__Exercise directions__:
Give back every record exactly, with its pictures left out.
┌─ Extracted data
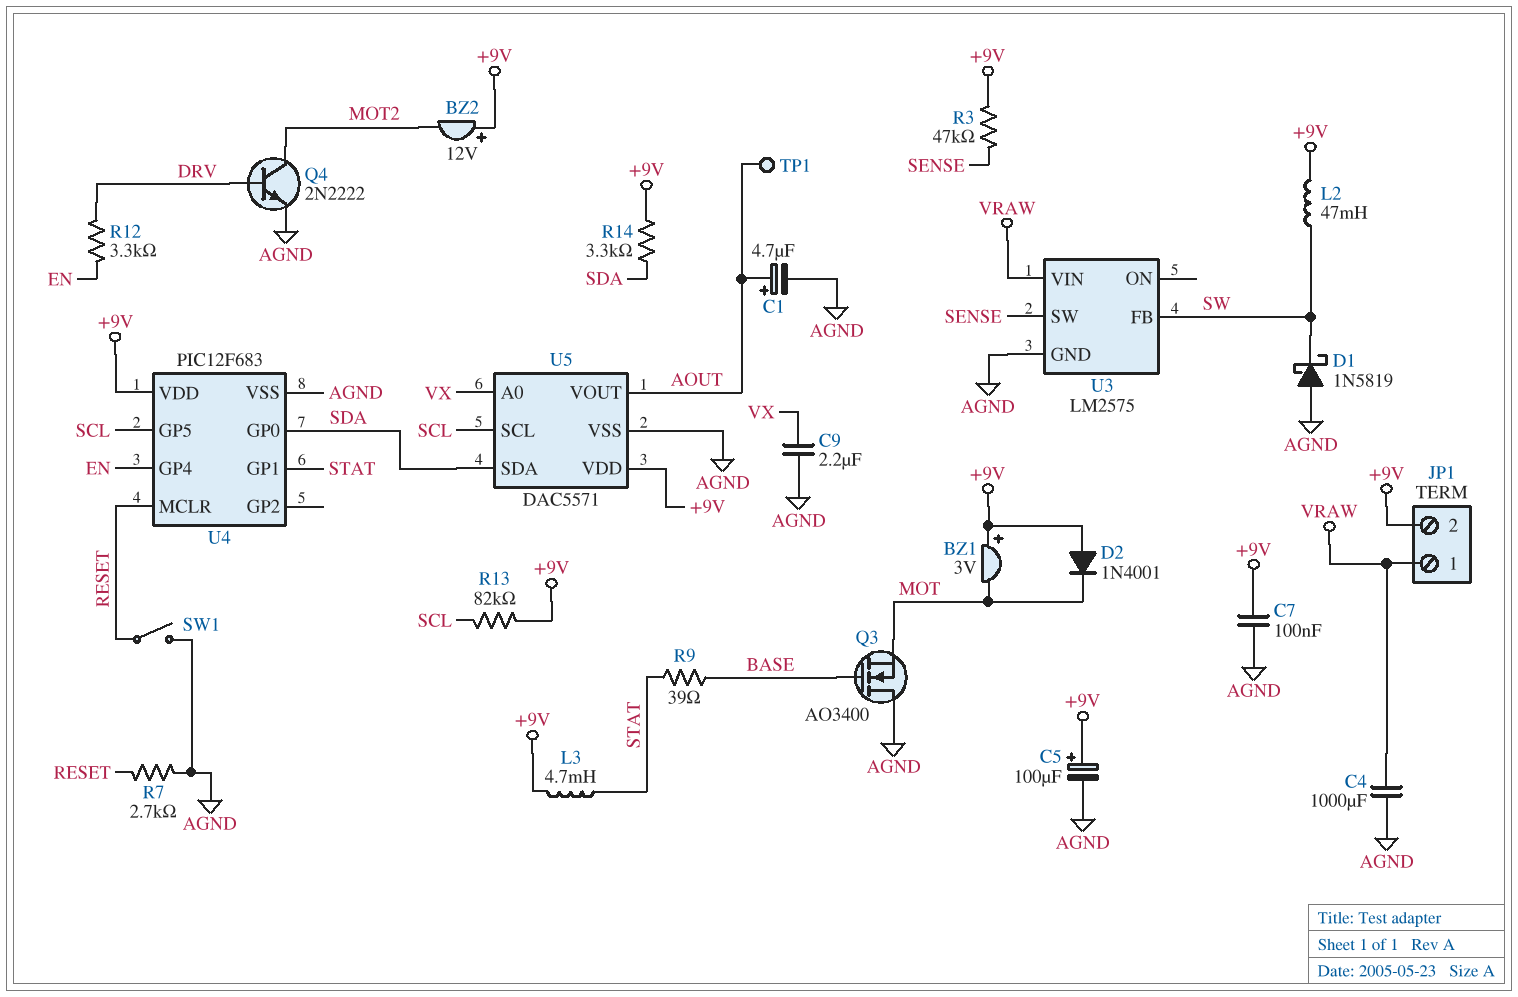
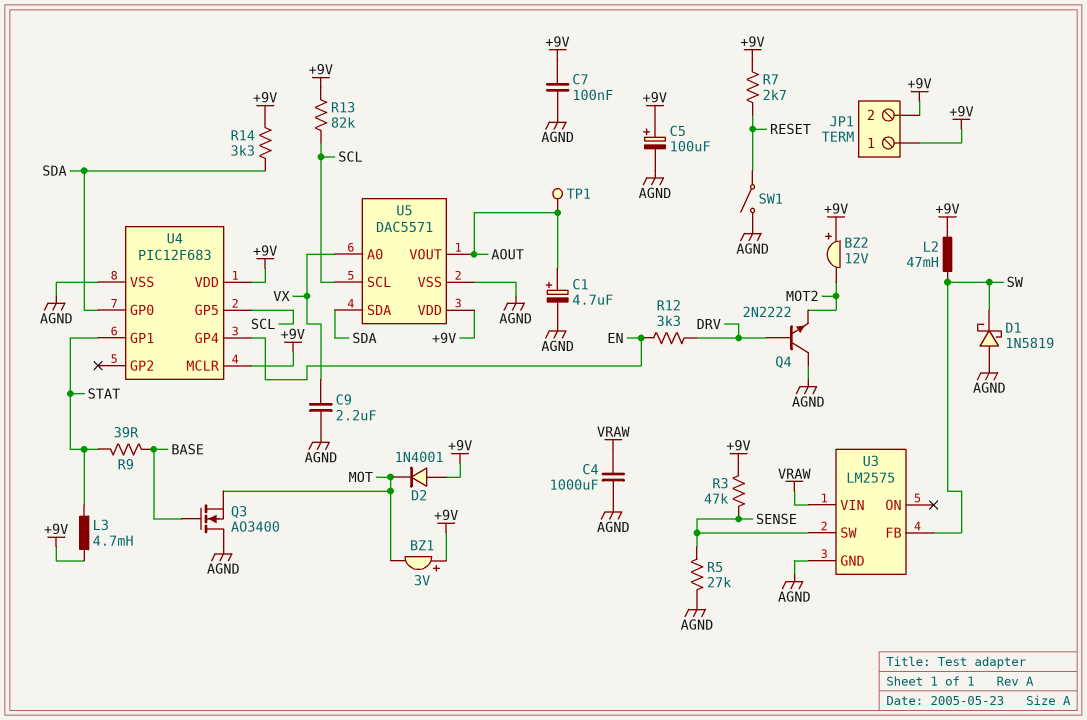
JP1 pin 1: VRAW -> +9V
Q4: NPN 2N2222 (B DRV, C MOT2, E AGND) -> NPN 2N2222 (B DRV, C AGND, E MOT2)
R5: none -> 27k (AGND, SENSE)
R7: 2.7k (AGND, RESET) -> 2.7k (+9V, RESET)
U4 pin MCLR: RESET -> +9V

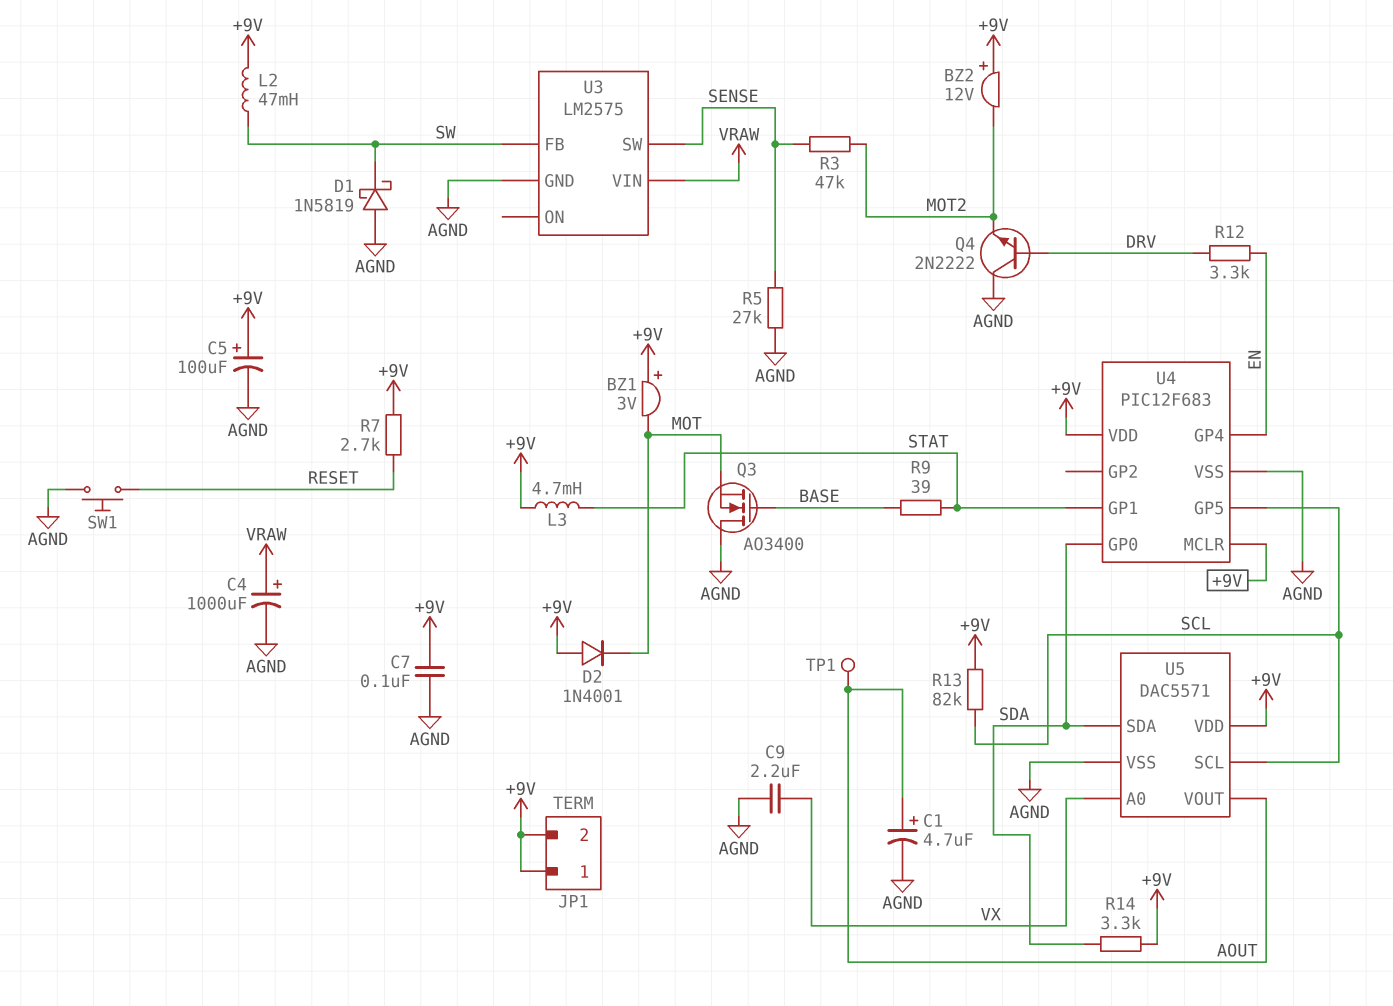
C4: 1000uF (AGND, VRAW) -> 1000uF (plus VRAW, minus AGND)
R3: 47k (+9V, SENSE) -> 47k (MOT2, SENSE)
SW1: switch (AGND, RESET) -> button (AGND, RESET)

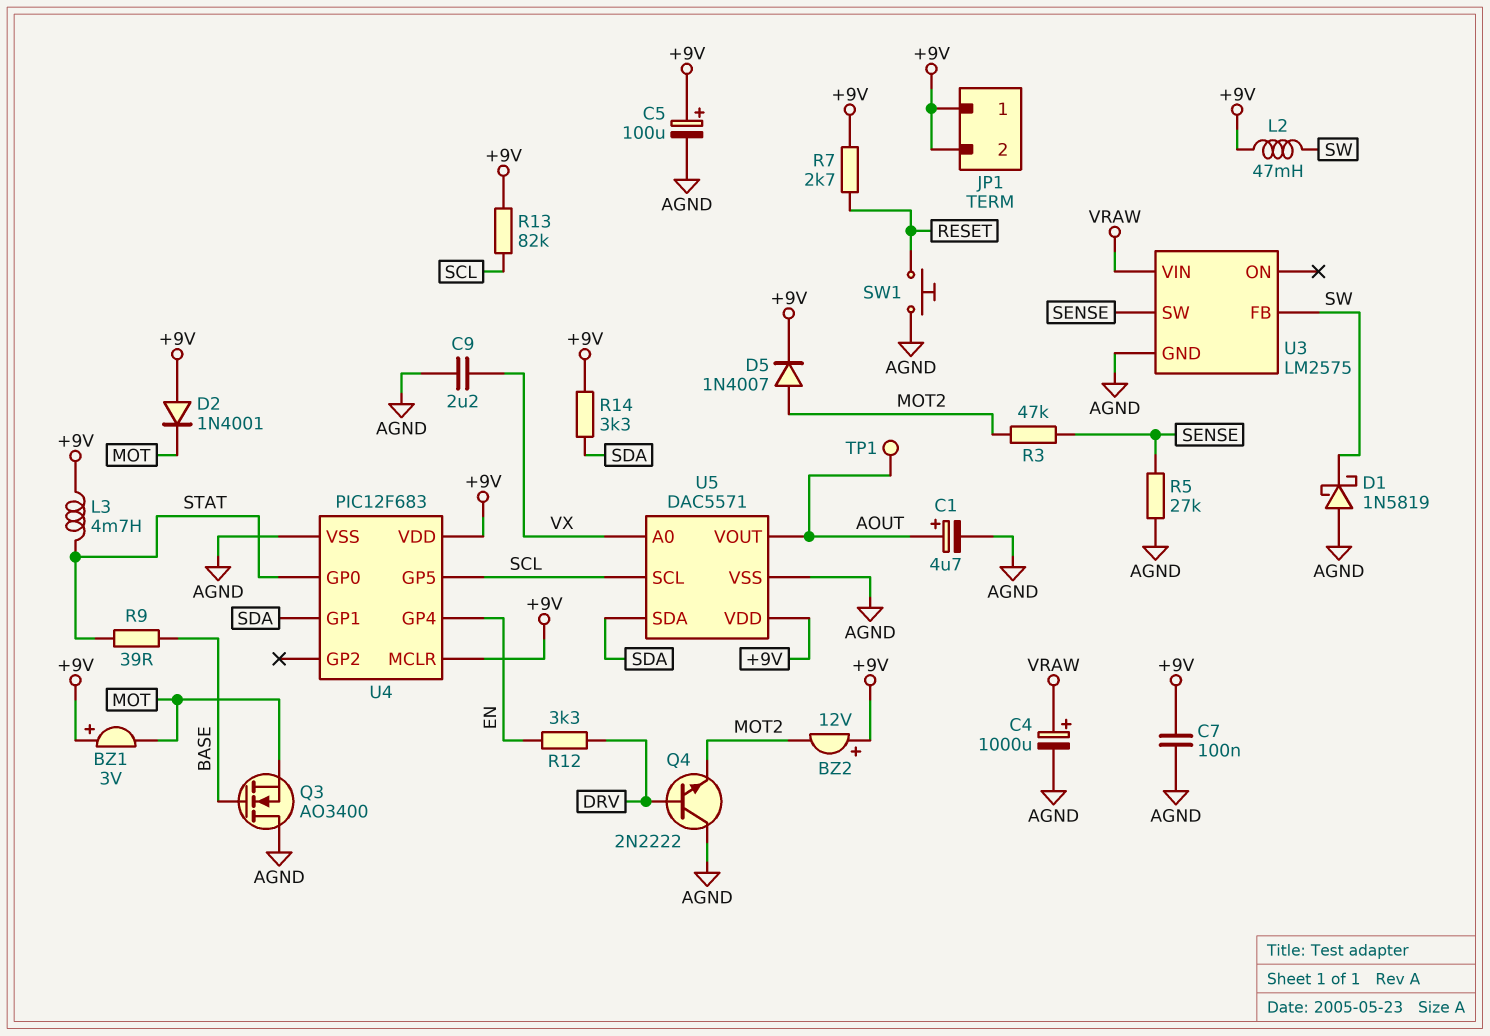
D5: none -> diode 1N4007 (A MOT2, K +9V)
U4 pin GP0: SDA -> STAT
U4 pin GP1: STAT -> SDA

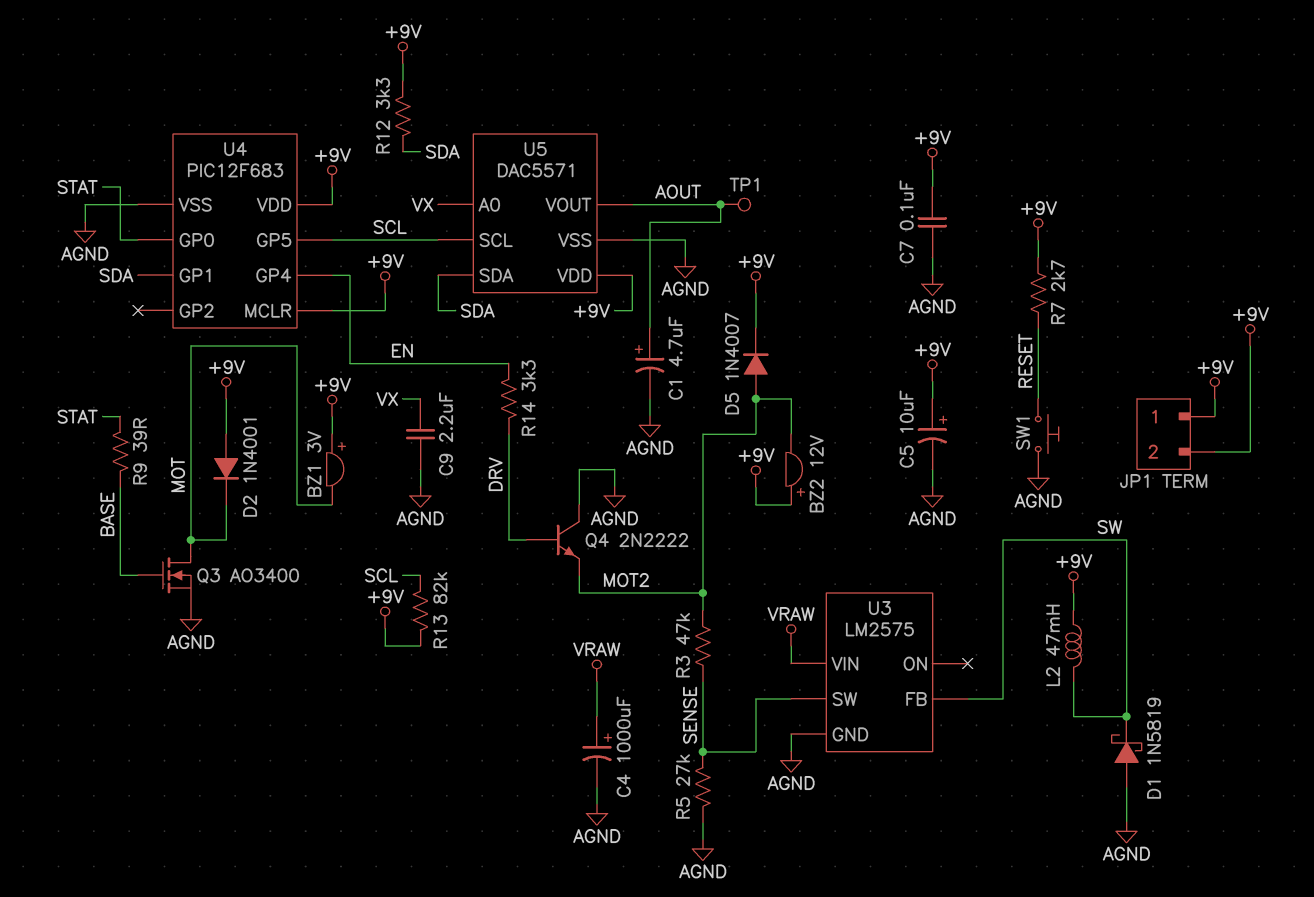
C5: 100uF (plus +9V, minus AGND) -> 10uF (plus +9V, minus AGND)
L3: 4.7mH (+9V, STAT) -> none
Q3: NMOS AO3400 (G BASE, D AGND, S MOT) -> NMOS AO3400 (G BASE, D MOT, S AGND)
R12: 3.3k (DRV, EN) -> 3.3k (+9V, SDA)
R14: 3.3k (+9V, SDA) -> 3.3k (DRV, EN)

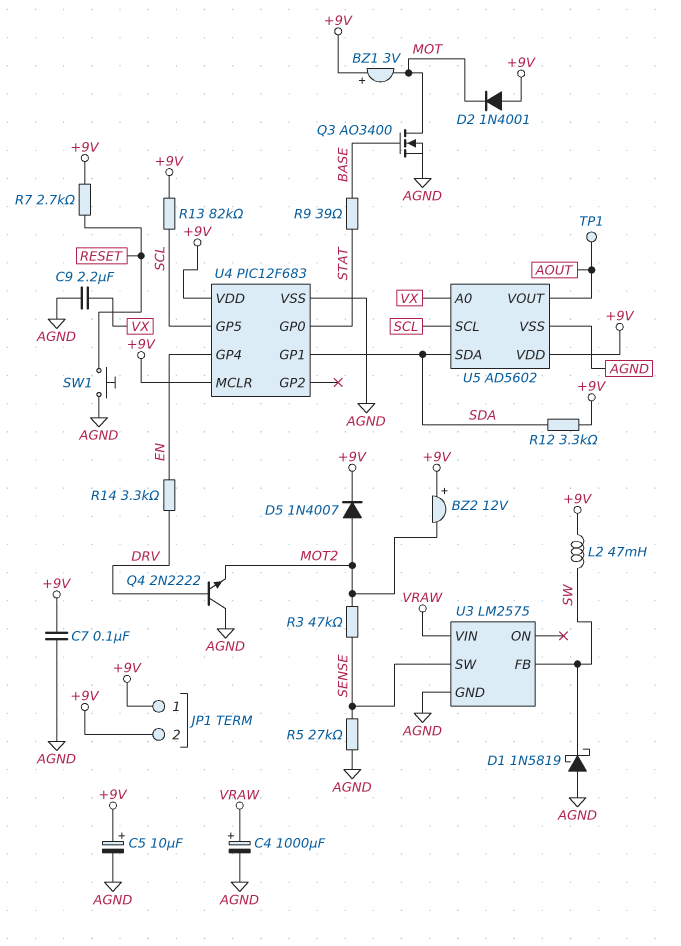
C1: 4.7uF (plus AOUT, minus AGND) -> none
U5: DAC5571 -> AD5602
└─
__Result of the task__:
JP1 pin 1: VRAW -> +9V
Q4: NPN 2N2222 (B DRV, C MOT2, E AGND) -> NPN 2N2222 (B DRV, C AGND, E MOT2)
R5: none -> 27k (AGND, SENSE)
R7: 2.7k (AGND, RESET) -> 2.7k (+9V, RESET)
U4 pin MCLR: RESET -> +9V

C4: 1000uF (AGND, VRAW) -> 1000uF (plus VRAW, minus AGND)
R3: 47k (+9V, SENSE) -> 47k (MOT2, SENSE)
SW1: switch (AGND, RESET) -> button (AGND, RESET)

D5: none -> diode 1N4007 (A MOT2, K +9V)
U4 pin GP0: SDA -> STAT
U4 pin GP1: STAT -> SDA

C5: 100uF (plus +9V, minus AGND) -> 10uF (plus +9V, minus AGND)
L3: 4.7mH (+9V, STAT) -> none
Q3: NMOS AO3400 (G BASE, D AGND, S MOT) -> NMOS AO3400 (G BASE, D MOT, S AGND)
R12: 3.3k (DRV, EN) -> 3.3k (+9V, SDA)
R14: 3.3k (+9V, SDA) -> 3.3k (DRV, EN)

C1: 4.7uF (plus AOUT, minus AGND) -> none
U5: DAC5571 -> AD5602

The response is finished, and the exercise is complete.